**Task goal:** Could every line below be transcribed exactly, with the pictures dropped?

**Data shown:**
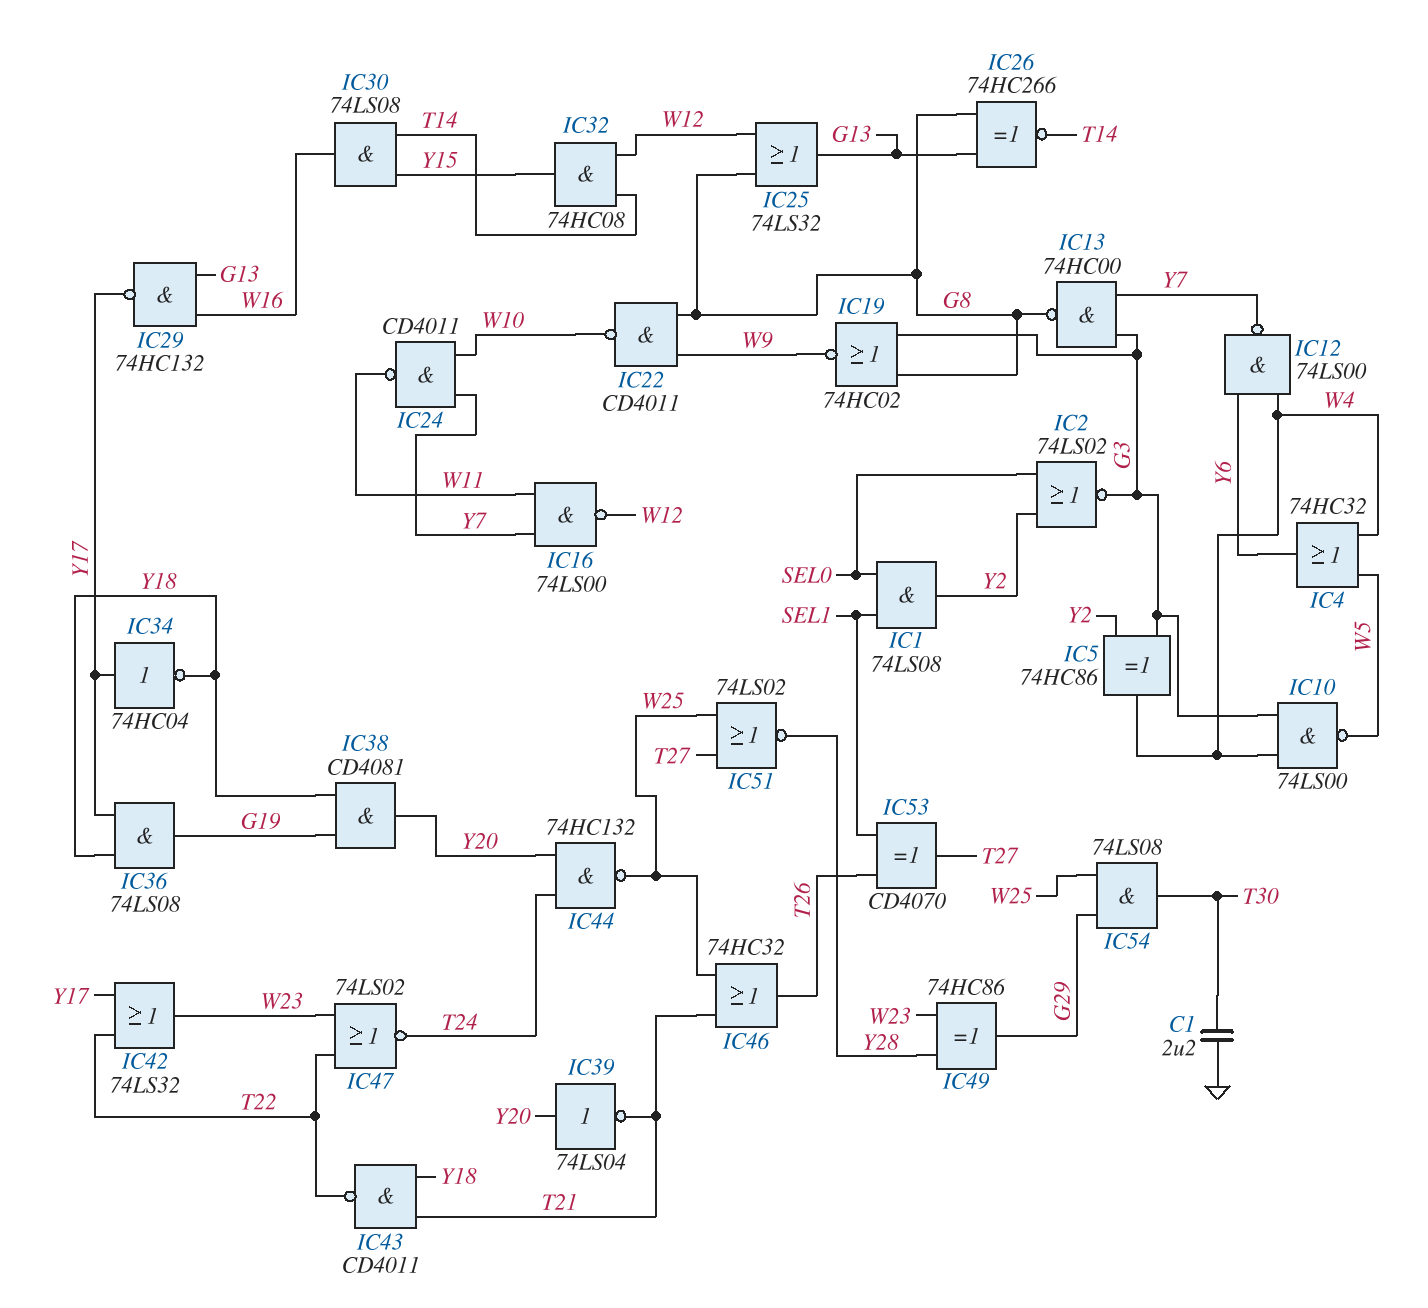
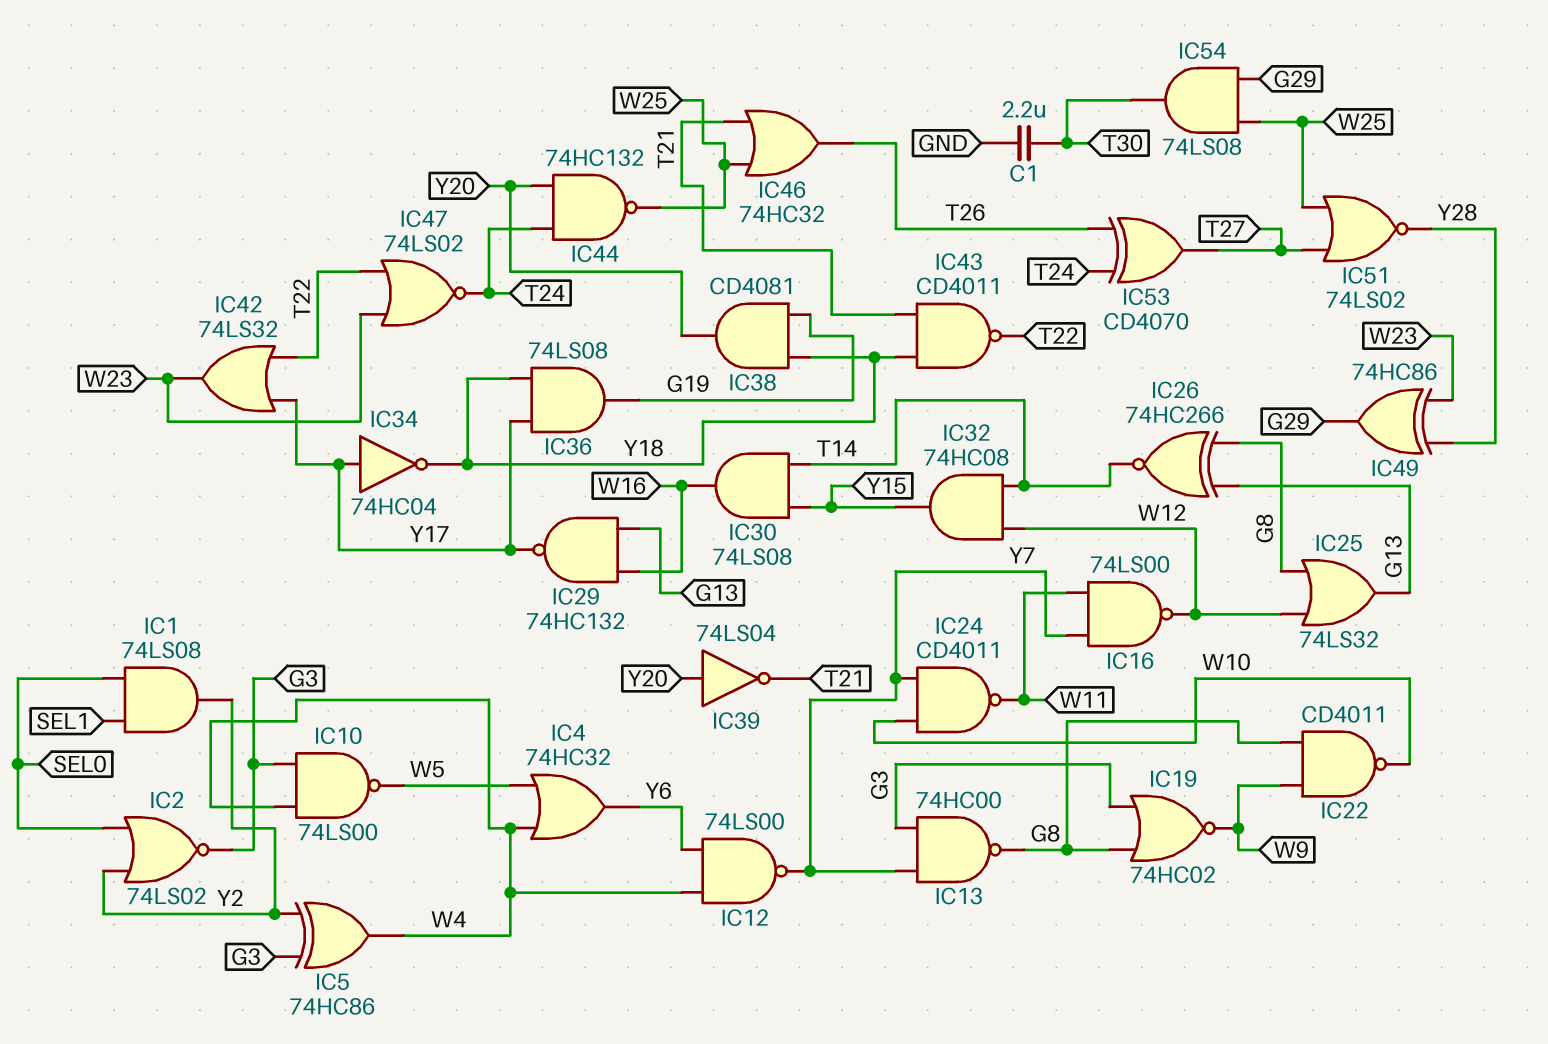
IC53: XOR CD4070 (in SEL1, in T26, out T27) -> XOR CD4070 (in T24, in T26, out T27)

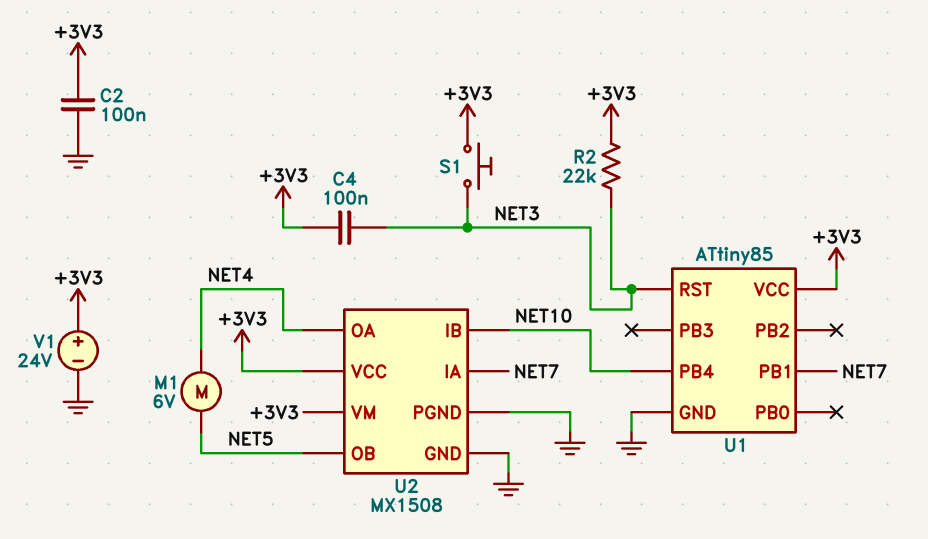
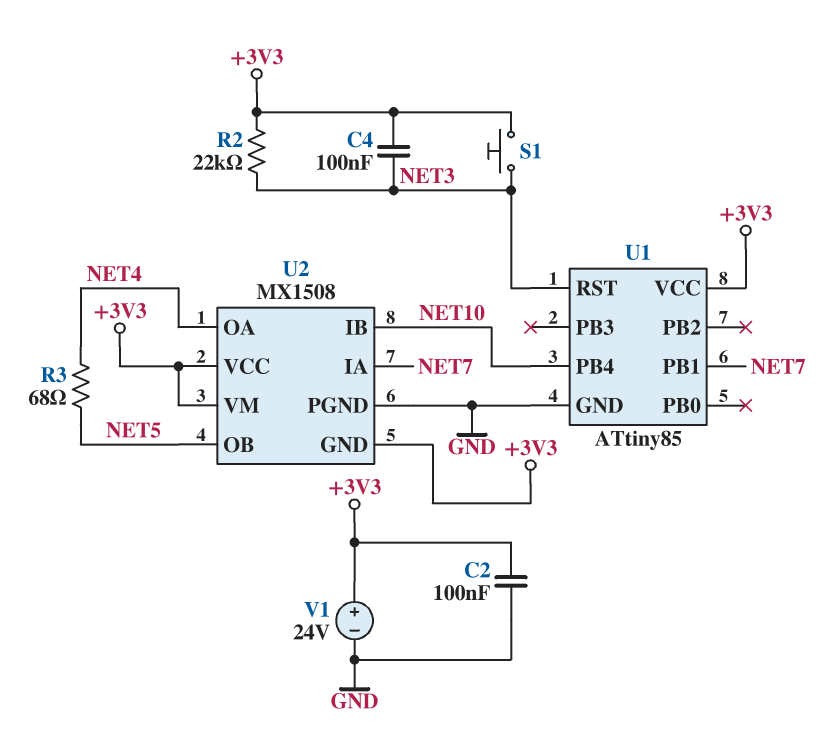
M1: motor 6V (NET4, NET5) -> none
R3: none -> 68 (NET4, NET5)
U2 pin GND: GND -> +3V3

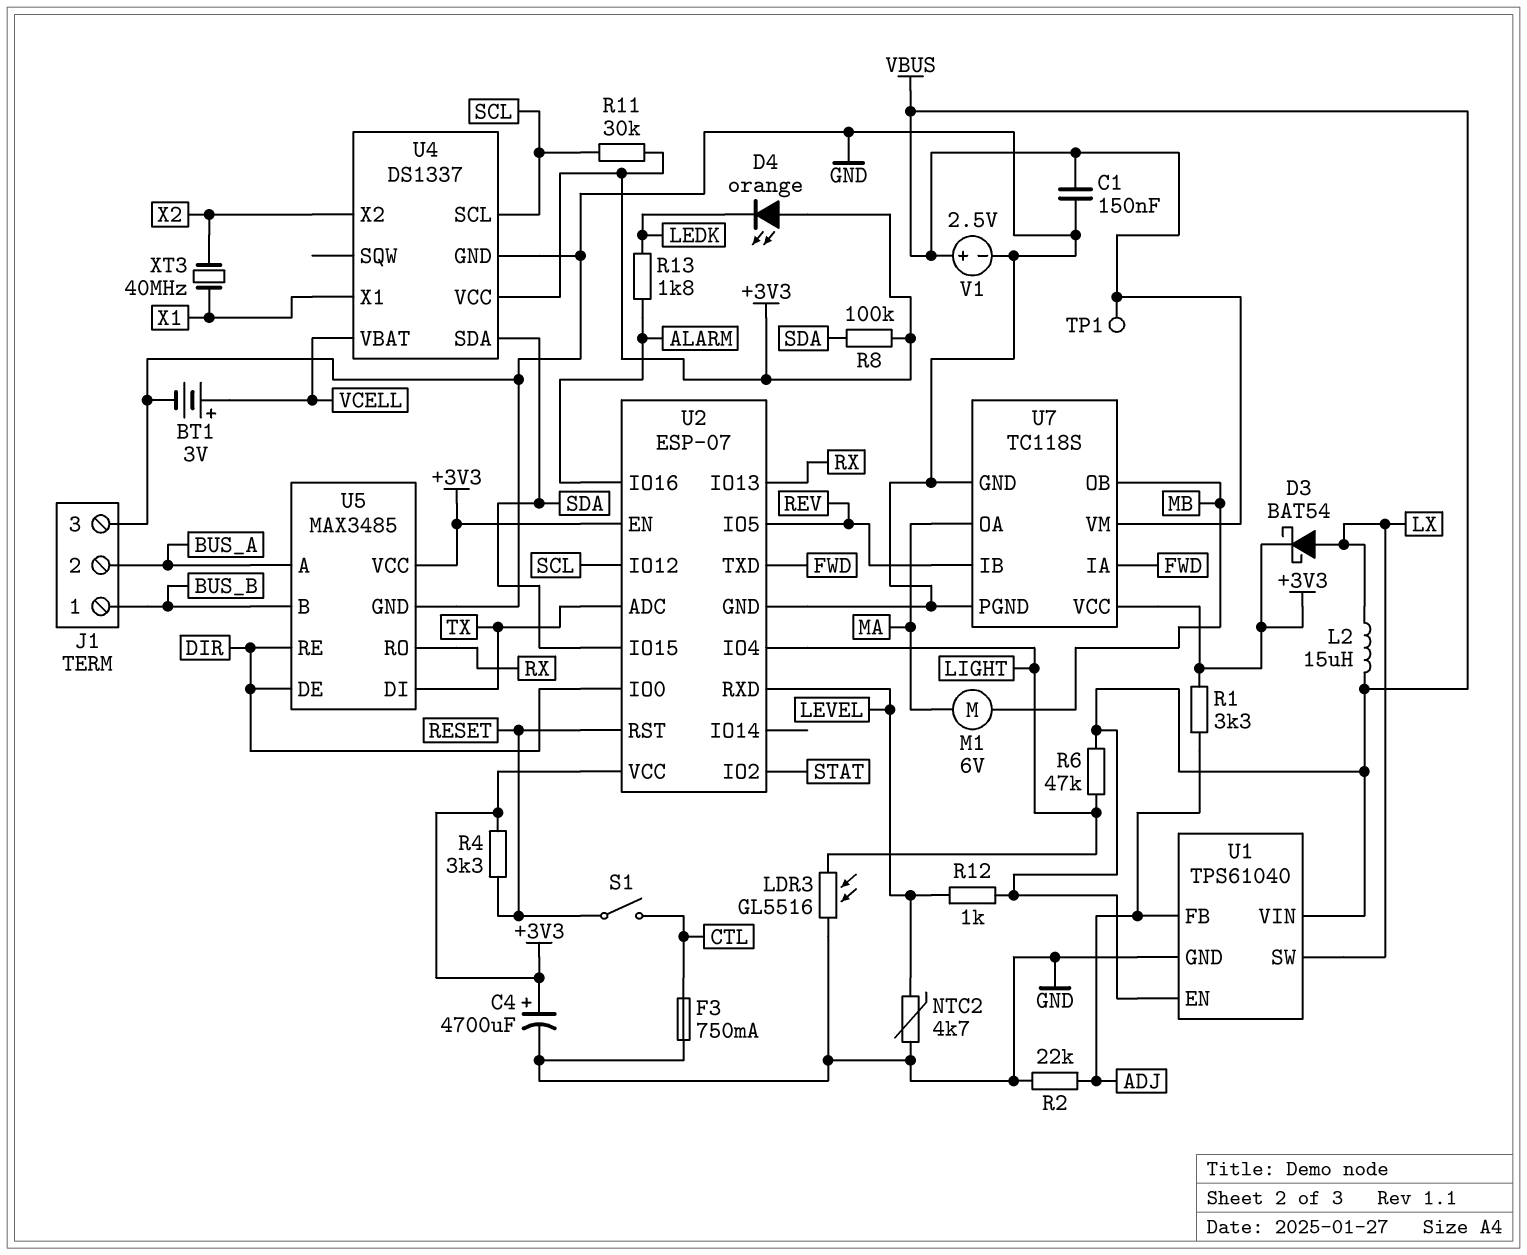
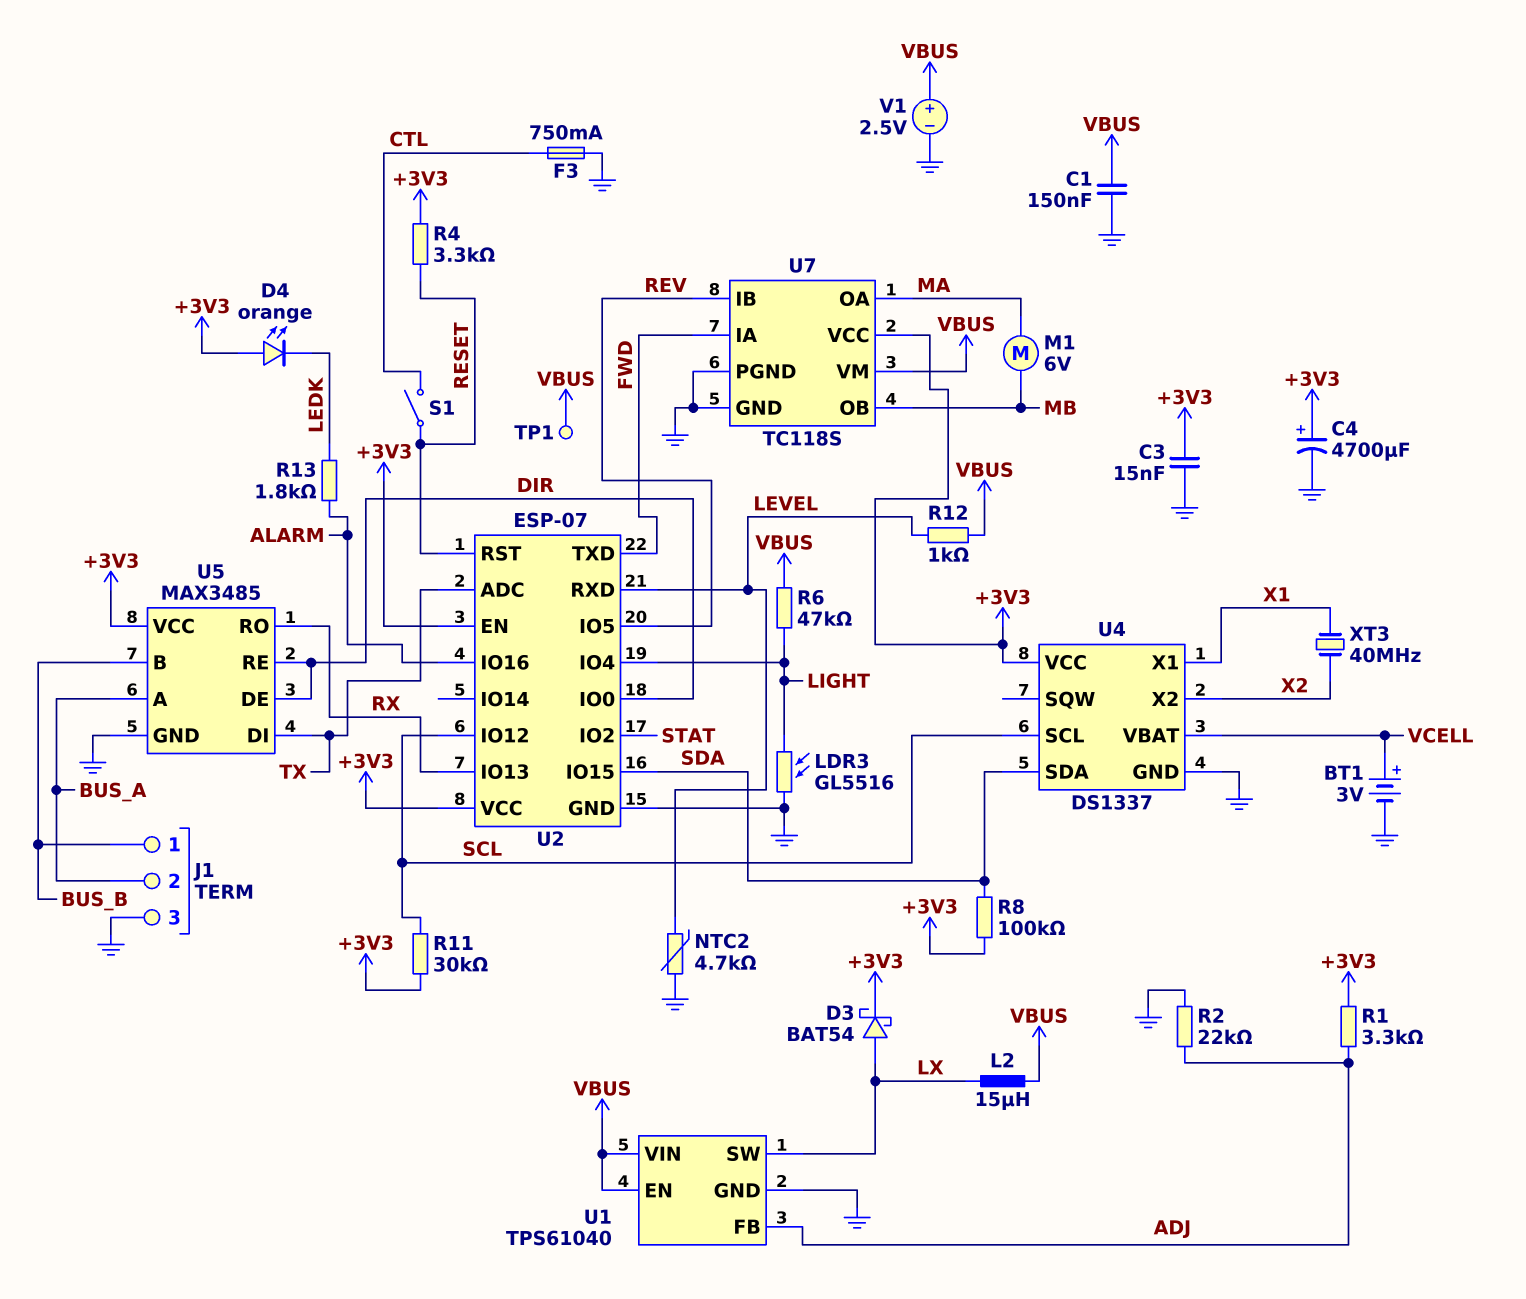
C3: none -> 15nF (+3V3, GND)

**Exercise solution:**
IC53: XOR CD4070 (in SEL1, in T26, out T27) -> XOR CD4070 (in T24, in T26, out T27)

M1: motor 6V (NET4, NET5) -> none
R3: none -> 68 (NET4, NET5)
U2 pin GND: GND -> +3V3

C3: none -> 15nF (+3V3, GND)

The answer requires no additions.